(RECORDS SHOWN)

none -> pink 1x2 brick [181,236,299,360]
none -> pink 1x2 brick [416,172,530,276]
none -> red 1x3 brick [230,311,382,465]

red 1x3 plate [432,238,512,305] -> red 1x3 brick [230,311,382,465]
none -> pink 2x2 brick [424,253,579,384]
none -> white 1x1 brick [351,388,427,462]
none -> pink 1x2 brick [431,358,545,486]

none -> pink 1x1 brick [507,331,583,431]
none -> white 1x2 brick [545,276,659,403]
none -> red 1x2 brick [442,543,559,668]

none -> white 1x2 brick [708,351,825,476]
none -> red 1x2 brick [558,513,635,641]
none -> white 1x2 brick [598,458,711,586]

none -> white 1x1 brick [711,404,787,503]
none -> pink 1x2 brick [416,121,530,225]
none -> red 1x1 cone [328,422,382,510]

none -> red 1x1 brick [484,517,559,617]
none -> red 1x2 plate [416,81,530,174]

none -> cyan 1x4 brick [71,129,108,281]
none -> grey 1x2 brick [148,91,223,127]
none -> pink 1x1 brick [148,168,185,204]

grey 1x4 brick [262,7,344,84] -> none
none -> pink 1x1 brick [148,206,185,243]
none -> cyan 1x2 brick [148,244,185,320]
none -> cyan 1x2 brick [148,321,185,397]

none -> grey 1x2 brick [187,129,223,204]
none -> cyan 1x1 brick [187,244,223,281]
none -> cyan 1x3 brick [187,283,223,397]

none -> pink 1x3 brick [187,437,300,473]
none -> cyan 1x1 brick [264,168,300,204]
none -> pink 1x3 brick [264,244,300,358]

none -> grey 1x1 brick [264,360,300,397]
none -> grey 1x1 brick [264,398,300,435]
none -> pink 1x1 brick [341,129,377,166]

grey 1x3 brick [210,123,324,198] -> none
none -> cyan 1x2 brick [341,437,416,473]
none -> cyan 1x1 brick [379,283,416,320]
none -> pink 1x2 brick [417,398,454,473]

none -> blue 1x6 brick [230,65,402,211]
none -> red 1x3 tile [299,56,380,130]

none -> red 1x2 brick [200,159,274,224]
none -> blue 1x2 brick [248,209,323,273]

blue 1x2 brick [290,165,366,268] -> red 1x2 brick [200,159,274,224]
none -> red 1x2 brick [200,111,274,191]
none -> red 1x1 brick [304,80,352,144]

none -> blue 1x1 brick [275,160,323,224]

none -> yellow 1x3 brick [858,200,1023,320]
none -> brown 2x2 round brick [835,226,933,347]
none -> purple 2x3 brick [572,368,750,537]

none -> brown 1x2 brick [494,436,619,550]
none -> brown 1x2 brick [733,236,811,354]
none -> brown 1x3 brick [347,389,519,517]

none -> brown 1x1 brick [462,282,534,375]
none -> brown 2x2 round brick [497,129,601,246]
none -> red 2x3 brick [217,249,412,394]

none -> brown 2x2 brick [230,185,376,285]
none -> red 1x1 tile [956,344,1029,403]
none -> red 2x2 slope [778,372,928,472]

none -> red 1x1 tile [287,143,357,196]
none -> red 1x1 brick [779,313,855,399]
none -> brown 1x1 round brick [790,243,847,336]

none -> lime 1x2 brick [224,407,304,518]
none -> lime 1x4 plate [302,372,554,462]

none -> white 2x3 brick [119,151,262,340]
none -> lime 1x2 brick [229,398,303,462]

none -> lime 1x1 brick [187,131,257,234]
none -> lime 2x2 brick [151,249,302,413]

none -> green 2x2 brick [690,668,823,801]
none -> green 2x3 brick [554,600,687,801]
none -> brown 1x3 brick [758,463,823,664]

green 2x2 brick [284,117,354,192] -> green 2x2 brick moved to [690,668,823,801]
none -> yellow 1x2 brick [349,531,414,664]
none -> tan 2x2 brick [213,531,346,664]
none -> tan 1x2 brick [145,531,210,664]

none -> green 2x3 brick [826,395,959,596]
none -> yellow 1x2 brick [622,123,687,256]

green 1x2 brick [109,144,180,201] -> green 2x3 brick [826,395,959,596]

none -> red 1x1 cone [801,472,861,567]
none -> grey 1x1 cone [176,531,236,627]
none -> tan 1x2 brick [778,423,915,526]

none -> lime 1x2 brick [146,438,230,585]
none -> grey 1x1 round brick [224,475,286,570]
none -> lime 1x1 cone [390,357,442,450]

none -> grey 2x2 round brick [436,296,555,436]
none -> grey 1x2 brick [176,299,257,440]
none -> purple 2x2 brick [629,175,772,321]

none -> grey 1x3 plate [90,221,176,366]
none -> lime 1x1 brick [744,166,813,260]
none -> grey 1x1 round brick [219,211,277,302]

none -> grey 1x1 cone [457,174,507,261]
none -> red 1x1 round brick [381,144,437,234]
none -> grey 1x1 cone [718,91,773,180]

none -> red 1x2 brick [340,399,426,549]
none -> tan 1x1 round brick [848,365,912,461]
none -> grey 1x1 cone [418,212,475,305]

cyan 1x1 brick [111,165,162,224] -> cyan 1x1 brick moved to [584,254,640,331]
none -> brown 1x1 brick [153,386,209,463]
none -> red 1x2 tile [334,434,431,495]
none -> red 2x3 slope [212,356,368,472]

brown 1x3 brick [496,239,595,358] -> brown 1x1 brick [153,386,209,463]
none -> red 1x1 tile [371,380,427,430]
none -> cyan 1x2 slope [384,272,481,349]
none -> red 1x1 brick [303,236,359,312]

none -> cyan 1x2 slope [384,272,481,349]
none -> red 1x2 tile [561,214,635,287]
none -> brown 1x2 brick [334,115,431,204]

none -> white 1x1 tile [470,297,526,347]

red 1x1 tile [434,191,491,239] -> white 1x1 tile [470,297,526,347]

(End RECORDS SHOWN)

> [WHAT THE TASK REQUIRES]:
Look over the records above and copy each line that includes the string "purple".

> [ANSWER SPACE]:
none -> purple 2x3 brick [572,368,750,537]
none -> purple 2x2 brick [629,175,772,321]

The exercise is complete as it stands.